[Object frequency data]
----

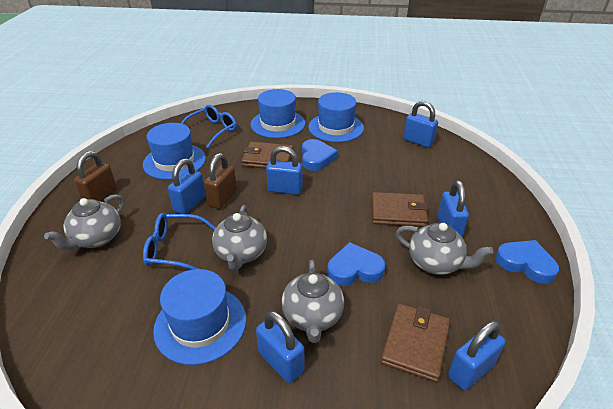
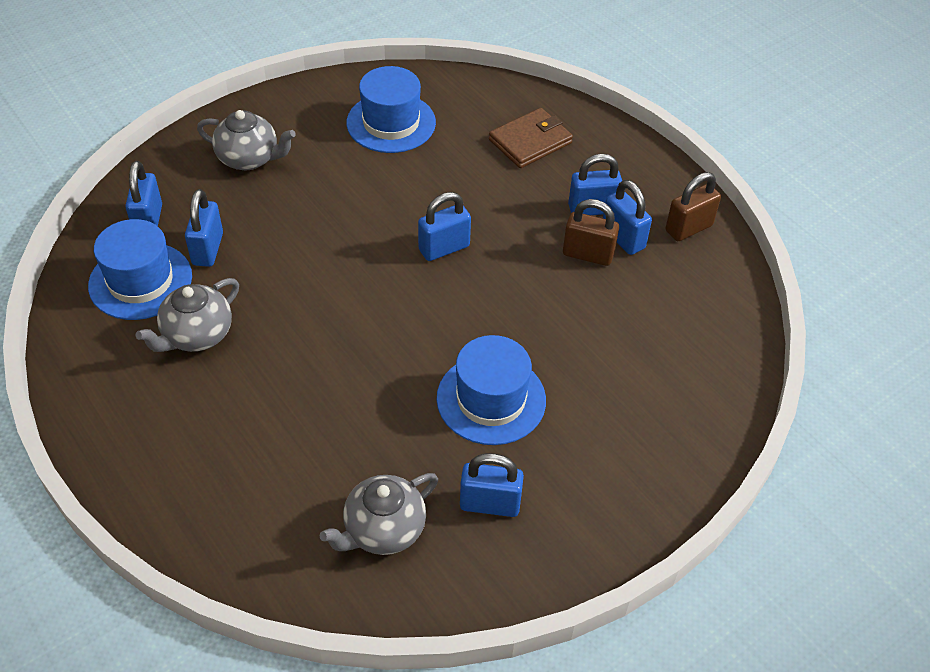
blue glasses: [143,213,216,270] [181,104,237,148] = 2 -> none = 0
blue hat: [143,123,206,180] [153,269,246,365] [251,89,305,138] [308,92,364,142] = 4 -> [88,219,192,320] [346,66,436,153] [437,335,546,445] = 3
blue heart: [302,139,338,171] [327,242,385,286] [496,240,559,284] = 3 -> none = 0
brown wallet: [241,142,293,169] [372,192,429,227] [381,303,450,383] = 3 -> [489,108,573,168] = 1
grey teapot: [44,194,124,250] [212,205,267,270] [281,260,344,343] [396,223,493,275] = 4 -> [135,278,239,352] [197,110,296,170] [319,473,438,555] = 3

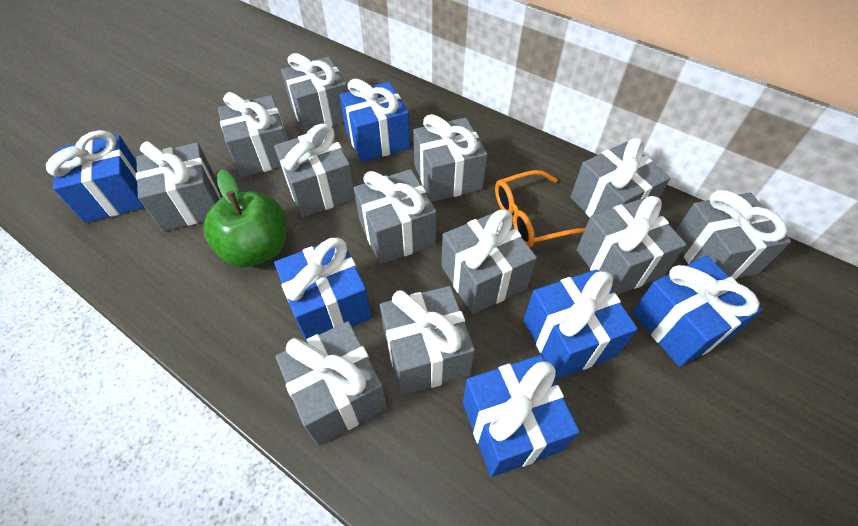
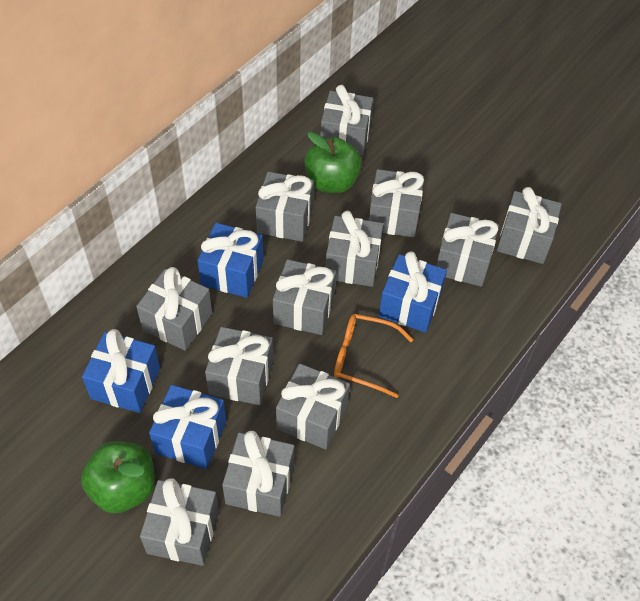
blue gift: [46,130,145,223] [274,237,372,341] [340,78,410,162] [463,355,580,477] [524,269,638,379] [633,256,763,367] = 6 -> [82,329,160,413] [149,385,226,469] [197,223,264,298] [379,251,447,333] = 4
green apple: [203,170,286,267] = 1 -> [81,441,155,513] [304,132,362,193] = 2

----

■ **Activity**: After locating the line containing "grey teapot: [44,194,124,250]" in the entries above, repeat only it and each later line through the end, exactly, without any pictures.

■ **Written answer**:
grey teapot: [44,194,124,250] [212,205,267,270] [281,260,344,343] [396,223,493,275] = 4 -> [135,278,239,352] [197,110,296,170] [319,473,438,555] = 3

blue gift: [46,130,145,223] [274,237,372,341] [340,78,410,162] [463,355,580,477] [524,269,638,379] [633,256,763,367] = 6 -> [82,329,160,413] [149,385,226,469] [197,223,264,298] [379,251,447,333] = 4
green apple: [203,170,286,267] = 1 -> [81,441,155,513] [304,132,362,193] = 2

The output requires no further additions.